▶ _Data records_:
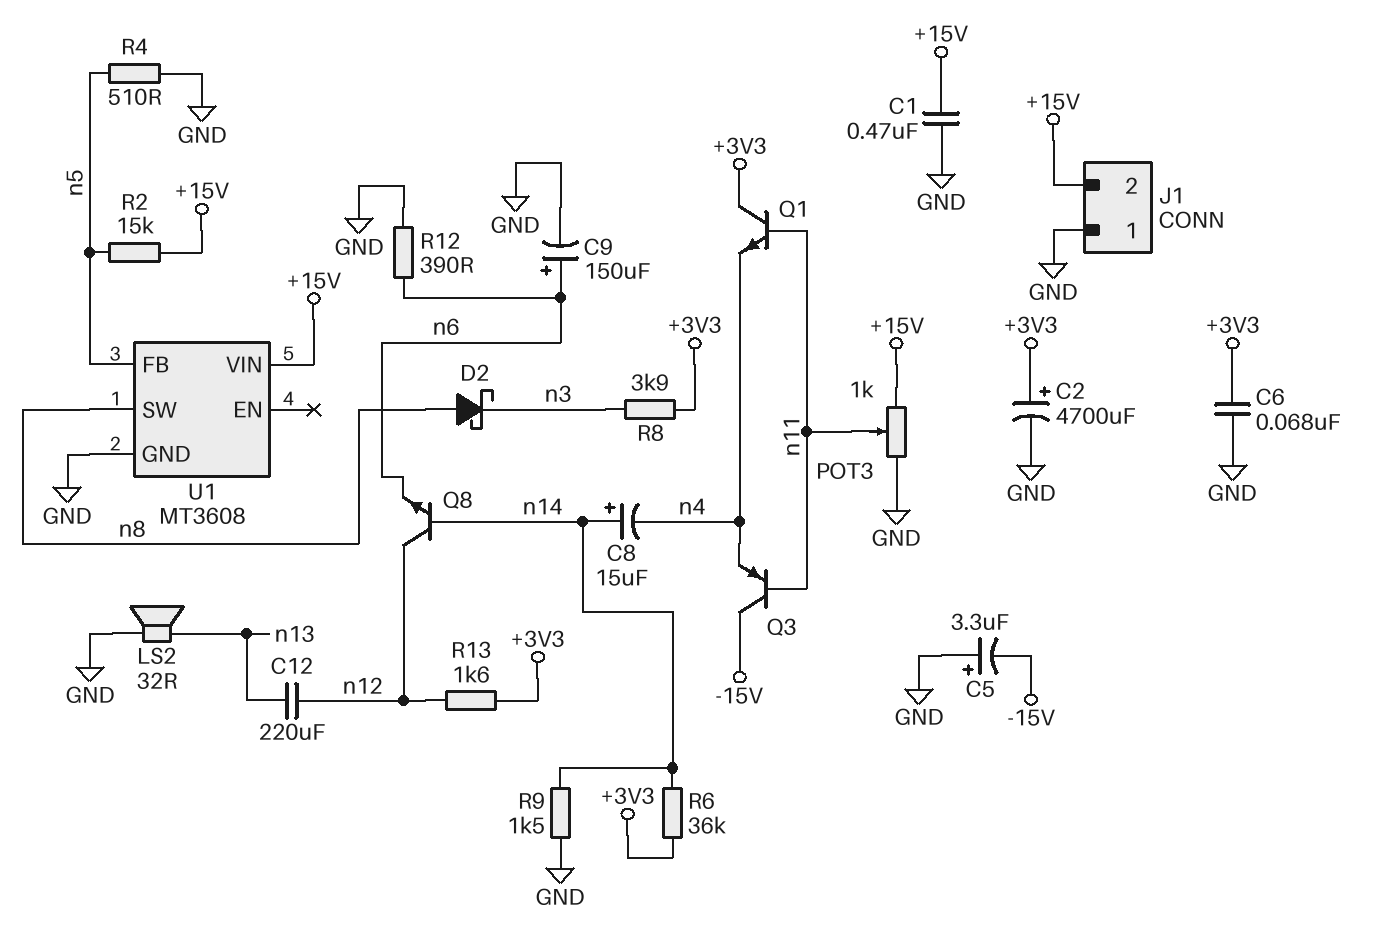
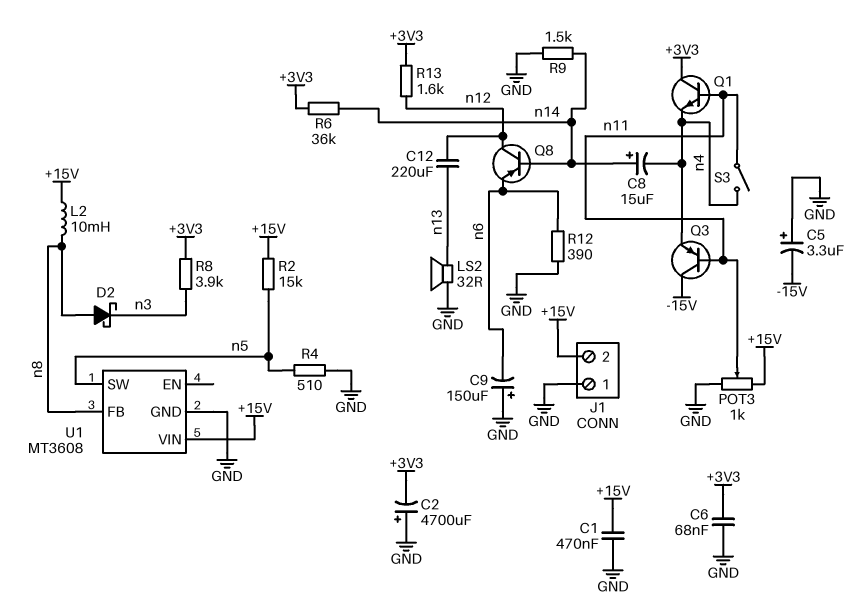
C2: 4700uF (plus +3V3, minus GND) -> 4700uF (plus GND, minus +3V3)
C9: 150uF (plus n6, minus GND) -> 150uF (plus GND, minus n6)
L2: none -> 10mH (+15V, n8)
Q8: NPN (B n14, C n12, E n6) -> PNP (B n14, C n12, E n6)
S3: none -> switch (n4, n11)
U1 pin FB: n5 -> n8
U1 pin SW: n8 -> n5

▶ _What to produce_:
Report each line in the preceding entries that holds the string "minus".

▶ _Answer to this exercise_:
C2: 4700uF (plus +3V3, minus GND) -> 4700uF (plus GND, minus +3V3)
C9: 150uF (plus n6, minus GND) -> 150uF (plus GND, minus n6)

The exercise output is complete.